WHAT THE EXERCISE ASKS: Return only those lines of the records below in which "duck" appears.

(Image sets with object changes)
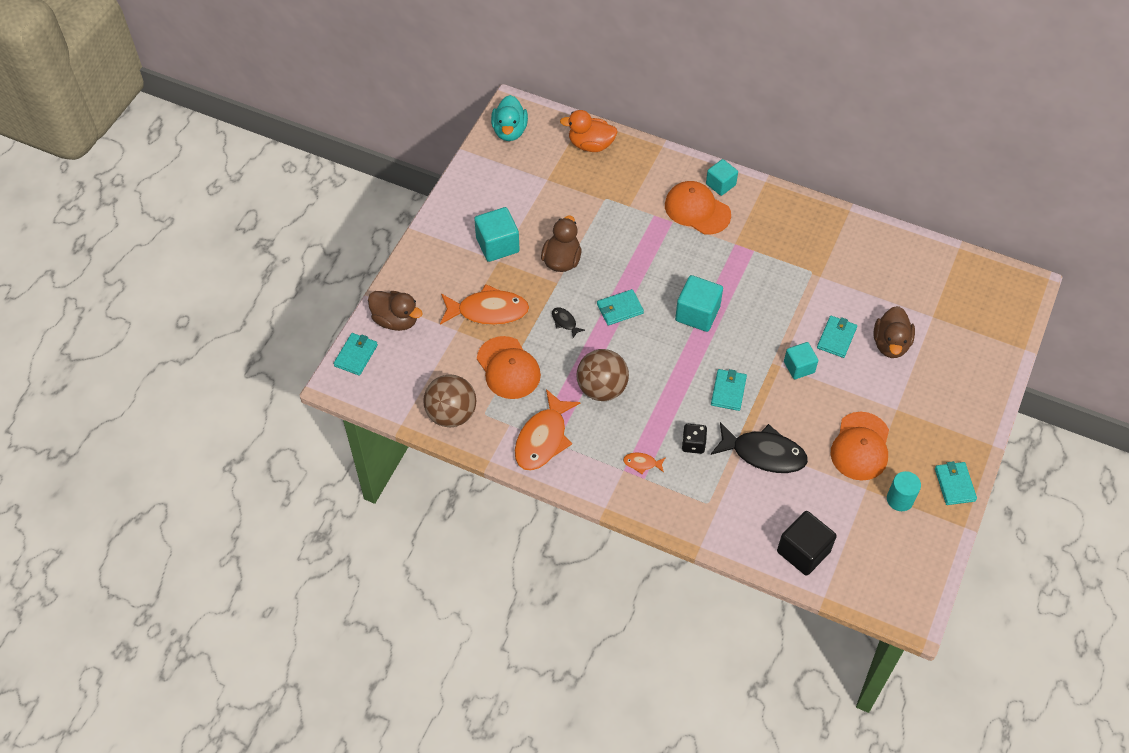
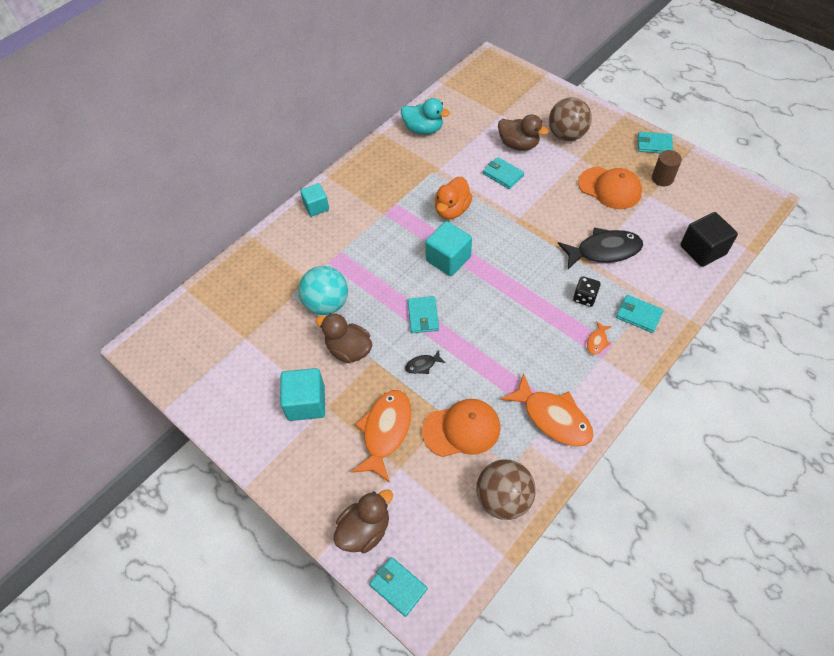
camera: 70 degrees left, 0 degrees up
(509, 131) = (166, 357): turquoise duck -> turquoise duck (423, 129)
(590, 145) = (221, 291): orange duck -> orange duck (452, 210)
(602, 388) = (508, 353): brown ball -> brown ball (566, 135)
(606, 228) = (326, 304): none -> turquoise ball
(697, 210) = (336, 230): orange cap -> none
(728, 391) = (536, 258): turquoise wallet -> turquoise wallet (638, 315)
(764, 453) = (604, 251): black fish -> black fish turned 45 degrees clockwise
(799, 367) = (524, 205): turquoise cube -> none
(900, 499) = (662, 178): turquoise cylinder -> brown cylinder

ANSWER TO THIS PROBLEM:
(509, 131) = (166, 357): turquoise duck -> turquoise duck (423, 129)
(590, 145) = (221, 291): orange duck -> orange duck (452, 210)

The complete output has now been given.